WHAT TO WORK ON |
Among the lines below, return each one that contains the word "pink".

[Shape position updates]
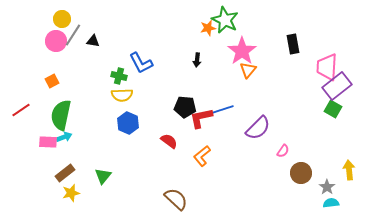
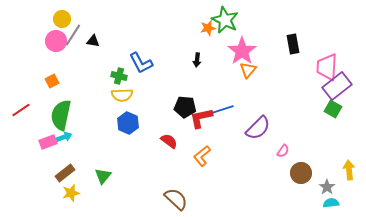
pink rectangle: rotated 24 degrees counterclockwise
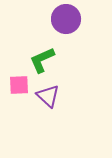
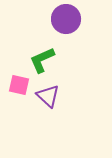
pink square: rotated 15 degrees clockwise
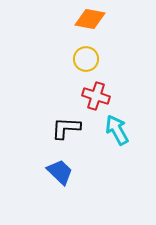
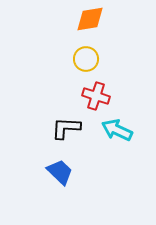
orange diamond: rotated 20 degrees counterclockwise
cyan arrow: rotated 36 degrees counterclockwise
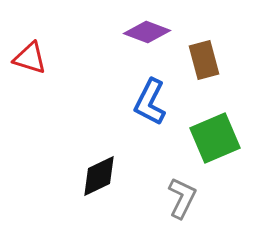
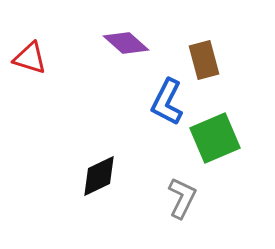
purple diamond: moved 21 px left, 11 px down; rotated 21 degrees clockwise
blue L-shape: moved 17 px right
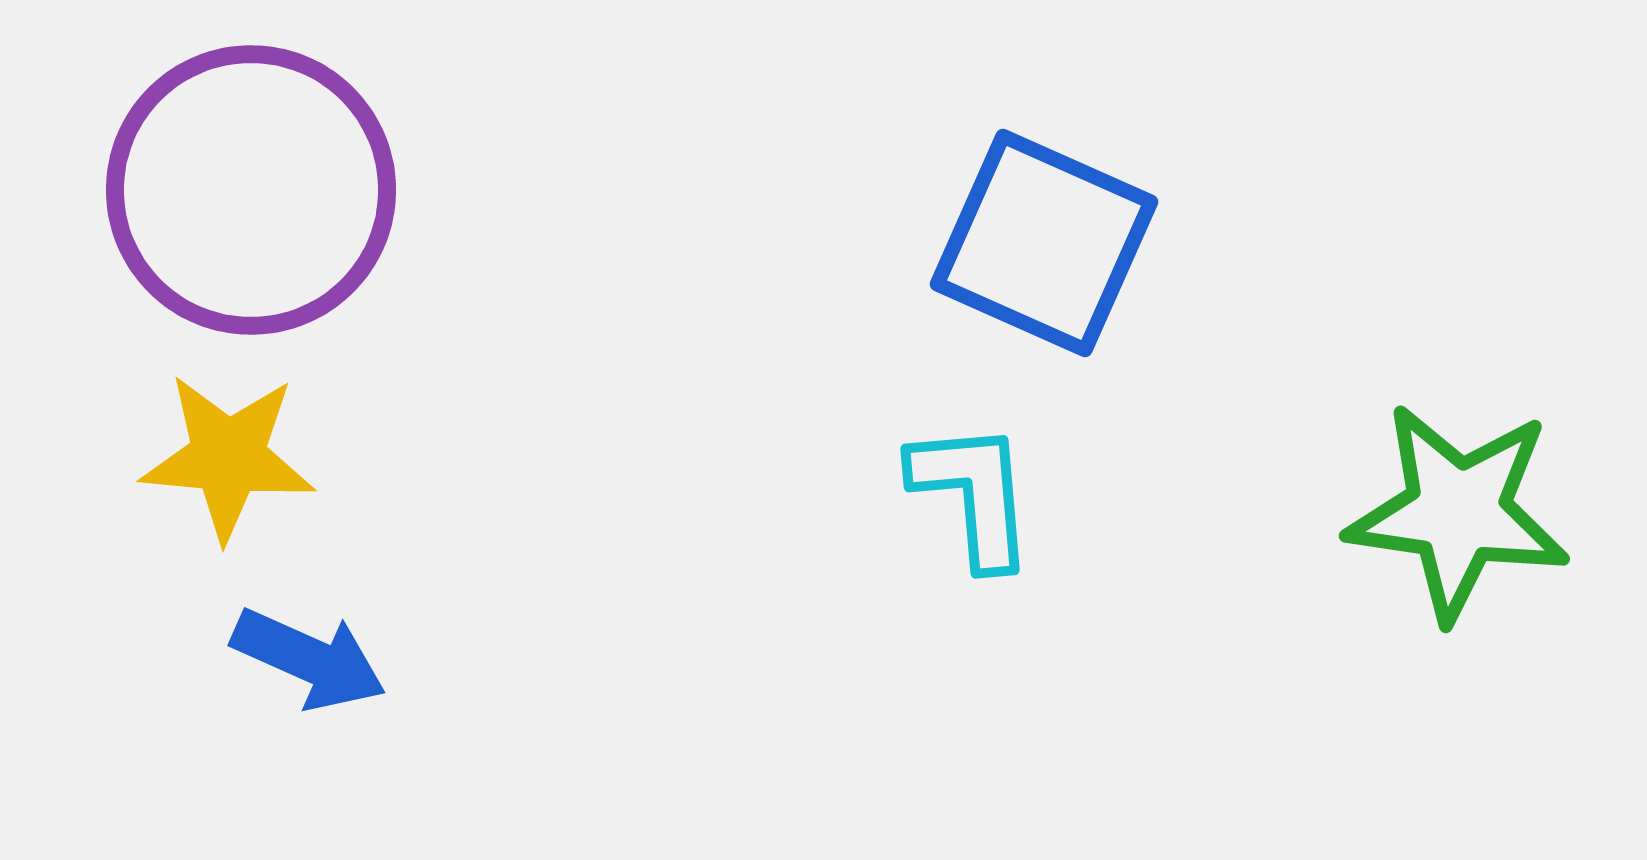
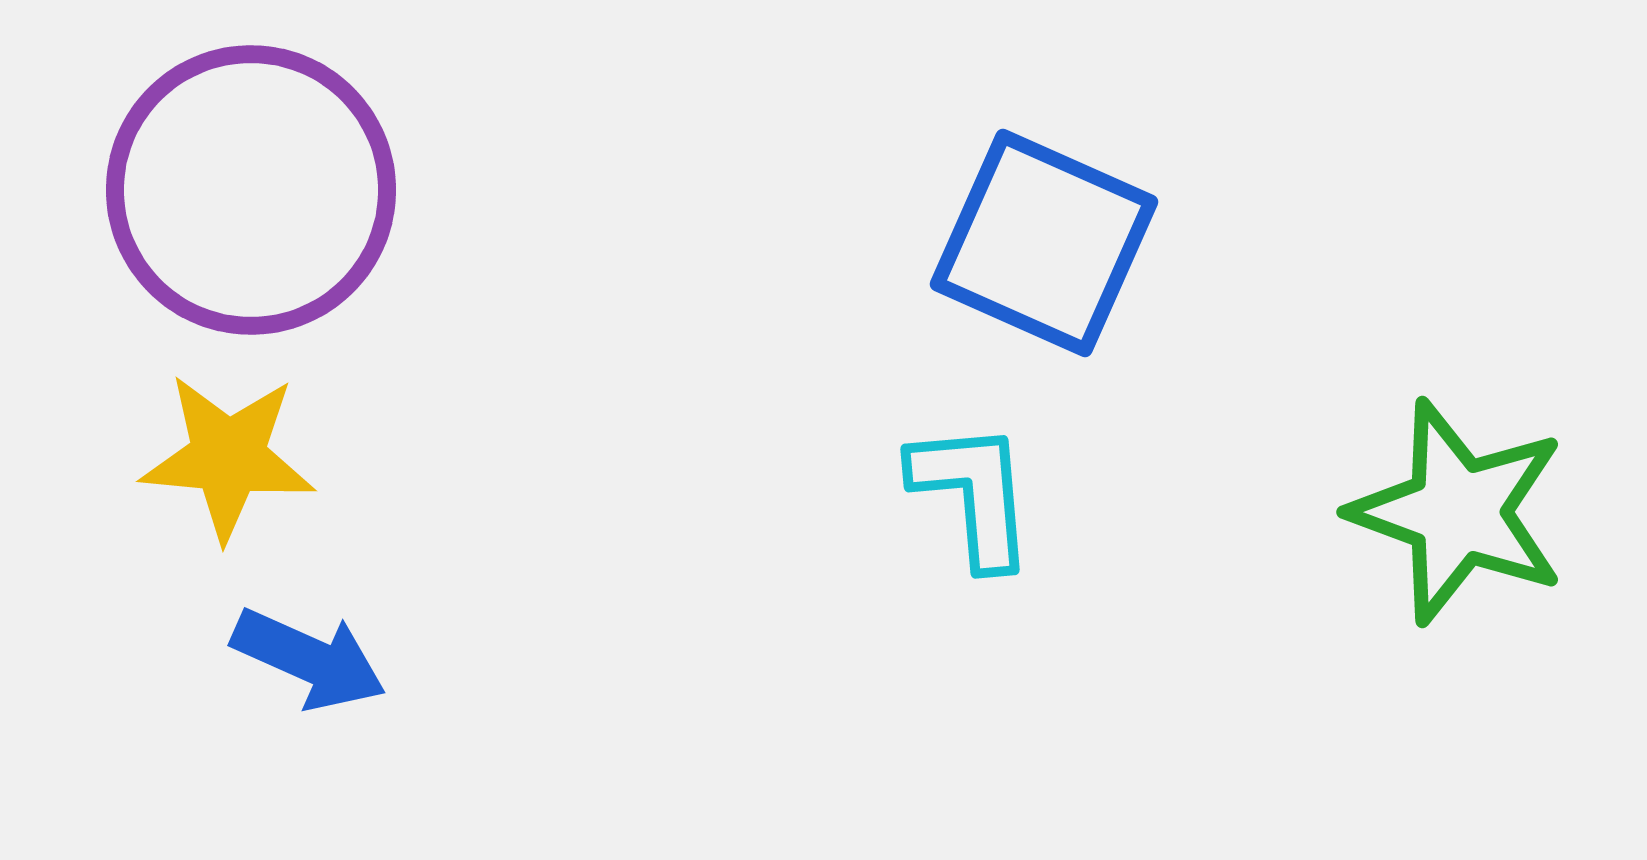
green star: rotated 12 degrees clockwise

WRITTEN RESPONSE |
pink rectangle: rotated 24 degrees counterclockwise
pink square: rotated 15 degrees clockwise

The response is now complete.